- What the task asks: Look through the listing below and write out exactly the lines from the line with "IC1: LM358 -> MCP6002" to the line with "R10: none -> 1k (+9V, W21)", both included, and no others.

- Data records:

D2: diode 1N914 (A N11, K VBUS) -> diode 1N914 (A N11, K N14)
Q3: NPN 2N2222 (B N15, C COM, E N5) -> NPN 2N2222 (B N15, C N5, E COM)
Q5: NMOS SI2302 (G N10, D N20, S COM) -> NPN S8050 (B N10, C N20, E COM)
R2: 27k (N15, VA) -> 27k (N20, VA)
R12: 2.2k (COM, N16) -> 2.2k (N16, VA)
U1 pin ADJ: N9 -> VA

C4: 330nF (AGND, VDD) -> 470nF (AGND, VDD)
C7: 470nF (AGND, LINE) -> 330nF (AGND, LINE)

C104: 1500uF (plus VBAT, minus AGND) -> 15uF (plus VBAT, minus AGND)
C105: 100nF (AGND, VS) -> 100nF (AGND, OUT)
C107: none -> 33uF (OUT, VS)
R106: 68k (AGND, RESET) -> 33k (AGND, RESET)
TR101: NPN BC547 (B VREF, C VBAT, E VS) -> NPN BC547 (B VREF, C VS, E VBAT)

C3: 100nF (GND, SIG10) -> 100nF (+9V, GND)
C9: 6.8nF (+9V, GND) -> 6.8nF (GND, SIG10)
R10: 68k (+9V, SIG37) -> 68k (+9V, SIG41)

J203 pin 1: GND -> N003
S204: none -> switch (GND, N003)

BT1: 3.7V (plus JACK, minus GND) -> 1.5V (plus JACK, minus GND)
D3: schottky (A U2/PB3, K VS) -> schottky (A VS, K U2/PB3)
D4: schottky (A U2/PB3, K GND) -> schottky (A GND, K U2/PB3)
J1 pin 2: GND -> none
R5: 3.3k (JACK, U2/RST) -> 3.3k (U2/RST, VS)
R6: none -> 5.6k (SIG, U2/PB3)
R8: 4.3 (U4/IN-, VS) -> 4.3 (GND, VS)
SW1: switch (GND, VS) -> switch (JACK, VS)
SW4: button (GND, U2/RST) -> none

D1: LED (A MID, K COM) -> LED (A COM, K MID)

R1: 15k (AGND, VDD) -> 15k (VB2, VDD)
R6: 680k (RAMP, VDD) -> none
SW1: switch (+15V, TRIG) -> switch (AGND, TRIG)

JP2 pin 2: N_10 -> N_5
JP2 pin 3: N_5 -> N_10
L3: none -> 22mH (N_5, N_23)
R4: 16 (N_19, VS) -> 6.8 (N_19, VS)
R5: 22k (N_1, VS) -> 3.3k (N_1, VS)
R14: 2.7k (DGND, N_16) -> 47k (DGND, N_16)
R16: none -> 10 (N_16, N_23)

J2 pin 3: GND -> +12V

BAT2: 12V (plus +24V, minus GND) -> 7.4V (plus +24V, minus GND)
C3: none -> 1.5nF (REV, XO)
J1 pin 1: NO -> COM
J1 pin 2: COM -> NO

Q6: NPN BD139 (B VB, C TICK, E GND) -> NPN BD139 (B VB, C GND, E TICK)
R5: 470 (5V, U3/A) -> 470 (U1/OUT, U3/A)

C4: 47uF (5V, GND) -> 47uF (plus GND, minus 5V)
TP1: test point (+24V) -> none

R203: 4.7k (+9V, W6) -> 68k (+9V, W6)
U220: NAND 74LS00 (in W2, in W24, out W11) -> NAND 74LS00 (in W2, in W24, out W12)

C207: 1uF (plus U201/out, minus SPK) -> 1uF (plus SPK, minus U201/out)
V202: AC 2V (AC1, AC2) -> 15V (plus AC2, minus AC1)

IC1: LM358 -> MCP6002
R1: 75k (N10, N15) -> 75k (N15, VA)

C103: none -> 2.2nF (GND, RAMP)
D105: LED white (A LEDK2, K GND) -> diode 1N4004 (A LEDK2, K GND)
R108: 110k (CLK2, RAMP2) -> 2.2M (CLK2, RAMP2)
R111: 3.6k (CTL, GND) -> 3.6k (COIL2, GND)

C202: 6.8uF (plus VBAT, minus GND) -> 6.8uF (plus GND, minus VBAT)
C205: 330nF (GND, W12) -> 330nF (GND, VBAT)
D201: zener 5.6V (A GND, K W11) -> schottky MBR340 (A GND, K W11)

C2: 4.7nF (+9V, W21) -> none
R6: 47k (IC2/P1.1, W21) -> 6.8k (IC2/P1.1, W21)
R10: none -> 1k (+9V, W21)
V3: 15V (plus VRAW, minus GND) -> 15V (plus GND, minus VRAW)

- Exercise answer:
IC1: LM358 -> MCP6002
R1: 75k (N10, N15) -> 75k (N15, VA)

C103: none -> 2.2nF (GND, RAMP)
D105: LED white (A LEDK2, K GND) -> diode 1N4004 (A LEDK2, K GND)
R108: 110k (CLK2, RAMP2) -> 2.2M (CLK2, RAMP2)
R111: 3.6k (CTL, GND) -> 3.6k (COIL2, GND)

C202: 6.8uF (plus VBAT, minus GND) -> 6.8uF (plus GND, minus VBAT)
C205: 330nF (GND, W12) -> 330nF (GND, VBAT)
D201: zener 5.6V (A GND, K W11) -> schottky MBR340 (A GND, K W11)

C2: 4.7nF (+9V, W21) -> none
R6: 47k (IC2/P1.1, W21) -> 6.8k (IC2/P1.1, W21)
R10: none -> 1k (+9V, W21)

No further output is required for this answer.